* _About this exercise_:
Every record, apart from its pictures, should be repeated exactly.

* _Recorded data_:

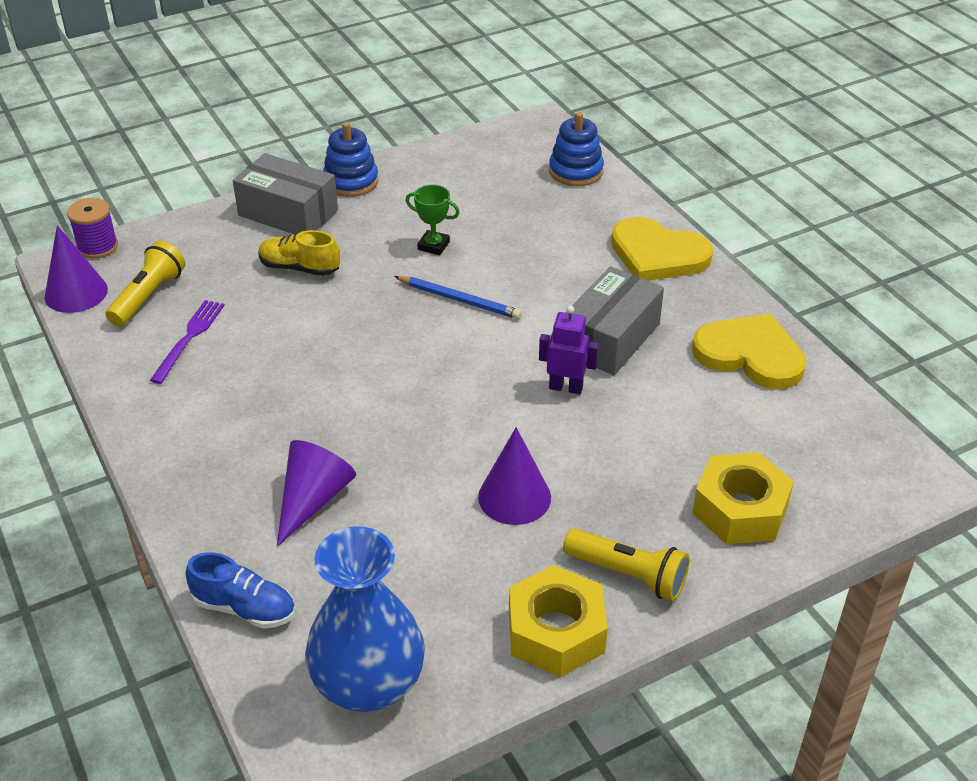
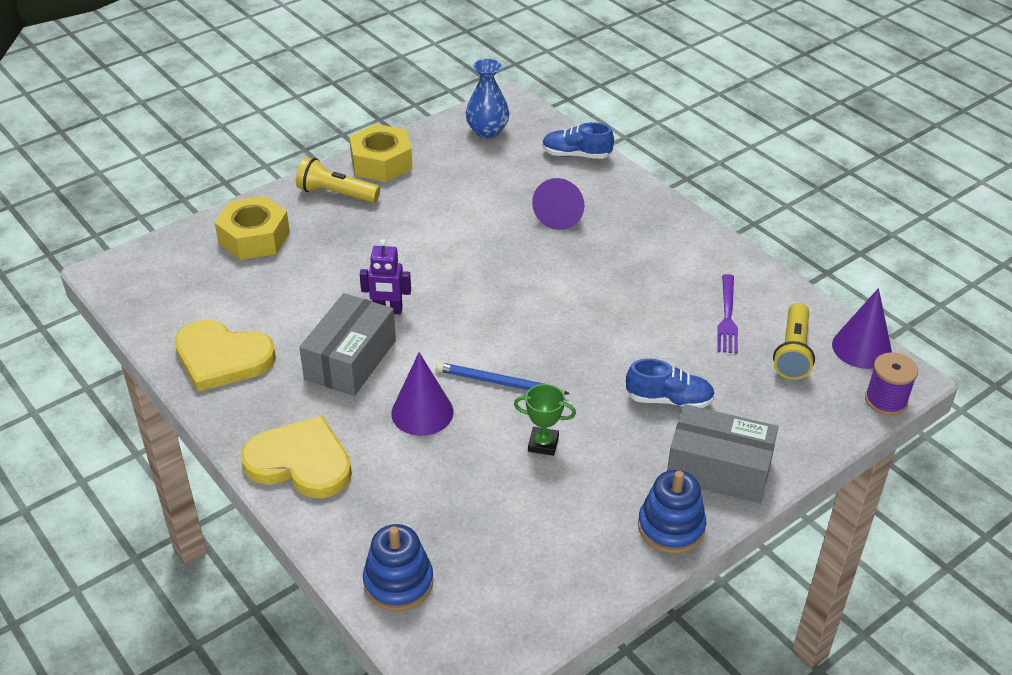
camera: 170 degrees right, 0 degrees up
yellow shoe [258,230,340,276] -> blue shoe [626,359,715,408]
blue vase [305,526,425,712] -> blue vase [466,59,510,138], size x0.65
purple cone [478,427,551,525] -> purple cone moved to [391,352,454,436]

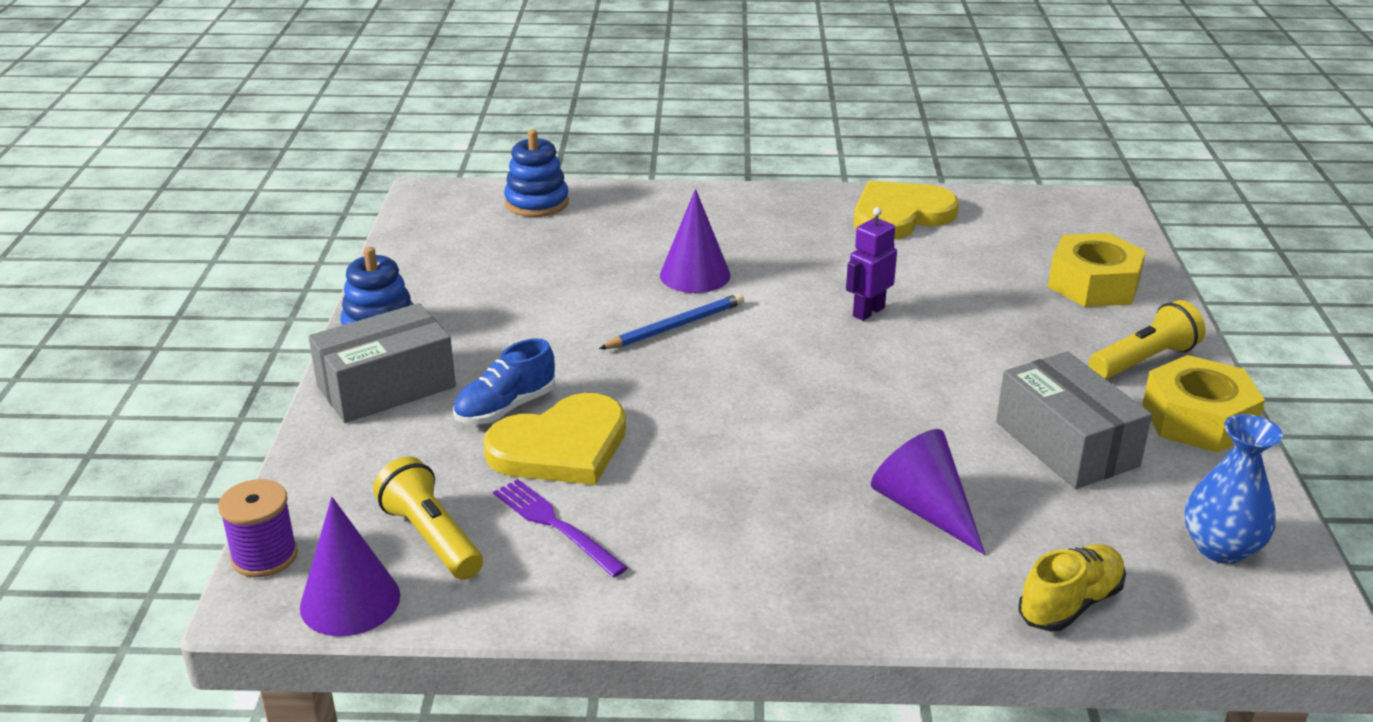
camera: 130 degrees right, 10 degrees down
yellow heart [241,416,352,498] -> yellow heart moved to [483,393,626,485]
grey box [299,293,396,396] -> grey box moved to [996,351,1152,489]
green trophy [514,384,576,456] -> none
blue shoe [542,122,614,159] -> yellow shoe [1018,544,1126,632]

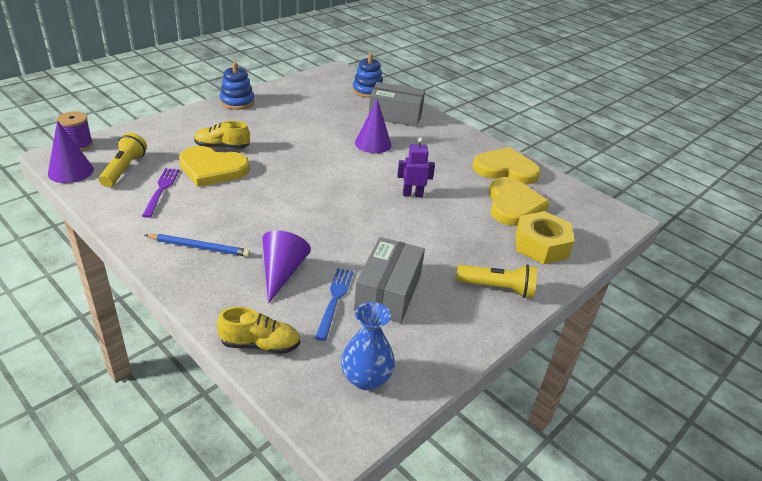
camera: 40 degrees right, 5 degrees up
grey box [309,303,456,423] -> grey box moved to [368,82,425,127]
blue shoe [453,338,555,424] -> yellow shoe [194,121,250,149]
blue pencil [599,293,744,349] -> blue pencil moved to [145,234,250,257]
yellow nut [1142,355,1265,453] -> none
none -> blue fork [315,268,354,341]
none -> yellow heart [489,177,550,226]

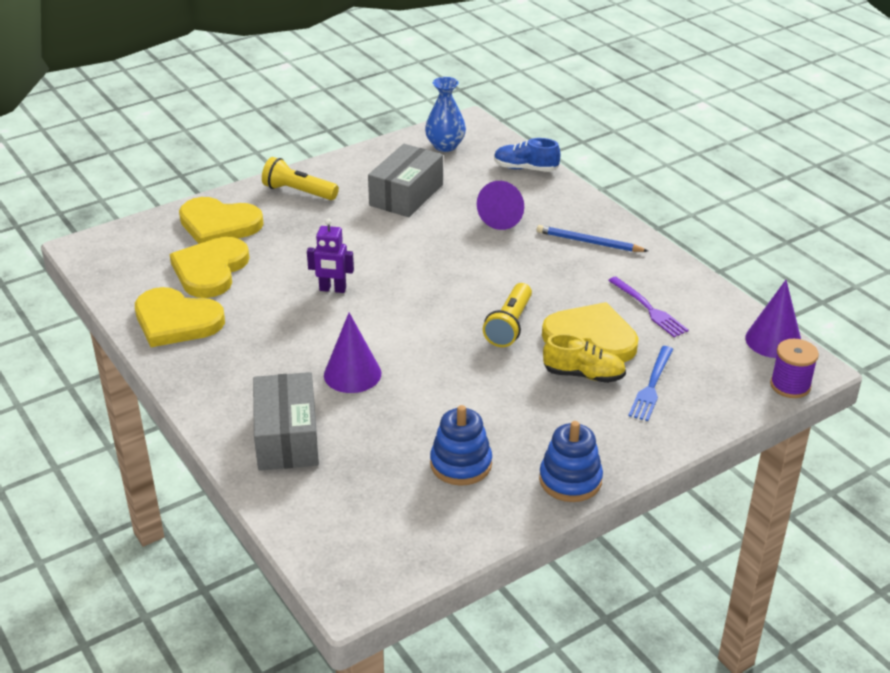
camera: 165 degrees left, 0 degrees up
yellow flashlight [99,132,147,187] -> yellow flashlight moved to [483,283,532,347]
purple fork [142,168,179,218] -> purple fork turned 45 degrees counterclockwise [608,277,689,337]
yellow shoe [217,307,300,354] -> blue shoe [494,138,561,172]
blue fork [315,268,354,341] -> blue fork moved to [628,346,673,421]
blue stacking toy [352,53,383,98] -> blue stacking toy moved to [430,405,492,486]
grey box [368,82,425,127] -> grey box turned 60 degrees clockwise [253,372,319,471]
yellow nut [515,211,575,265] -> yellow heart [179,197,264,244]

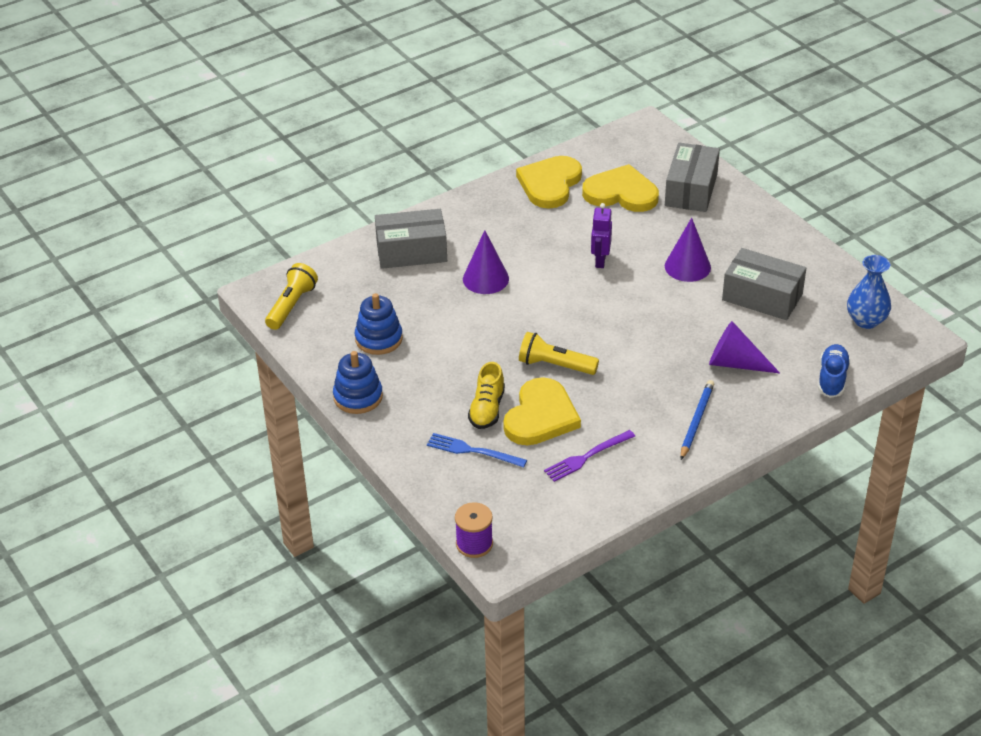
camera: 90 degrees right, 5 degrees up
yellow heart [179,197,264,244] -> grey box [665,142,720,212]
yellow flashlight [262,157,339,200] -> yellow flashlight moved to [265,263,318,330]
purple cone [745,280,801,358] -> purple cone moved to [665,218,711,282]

* _Completed exercise_:
camera: 170 degrees right, 0 degrees up
yellow shoe [258,230,340,276] -> blue shoe [626,359,715,408]
blue vase [305,526,425,712] -> blue vase [466,59,510,138], size x0.65
purple cone [478,427,551,525] -> purple cone moved to [391,352,454,436]

camera: 130 degrees right, 10 degrees down
yellow heart [241,416,352,498] -> yellow heart moved to [483,393,626,485]
grey box [299,293,396,396] -> grey box moved to [996,351,1152,489]
green trophy [514,384,576,456] -> none
blue shoe [542,122,614,159] -> yellow shoe [1018,544,1126,632]

camera: 40 degrees right, 5 degrees up
grey box [309,303,456,423] -> grey box moved to [368,82,425,127]
blue shoe [453,338,555,424] -> yellow shoe [194,121,250,149]
blue pencil [599,293,744,349] -> blue pencil moved to [145,234,250,257]
yellow nut [1142,355,1265,453] -> none
none -> blue fork [315,268,354,341]
none -> yellow heart [489,177,550,226]

camera: 165 degrees left, 0 degrees up
yellow flashlight [99,132,147,187] -> yellow flashlight moved to [483,283,532,347]
purple fork [142,168,179,218] -> purple fork turned 45 degrees counterclockwise [608,277,689,337]
yellow shoe [217,307,300,354] -> blue shoe [494,138,561,172]
blue fork [315,268,354,341] -> blue fork moved to [628,346,673,421]
blue stacking toy [352,53,383,98] -> blue stacking toy moved to [430,405,492,486]
grey box [368,82,425,127] -> grey box turned 60 degrees clockwise [253,372,319,471]
yellow nut [515,211,575,265] -> yellow heart [179,197,264,244]

camera: 90 degrees right, 5 degrees up
yellow heart [179,197,264,244] -> grey box [665,142,720,212]
yellow flashlight [262,157,339,200] -> yellow flashlight moved to [265,263,318,330]
purple cone [745,280,801,358] -> purple cone moved to [665,218,711,282]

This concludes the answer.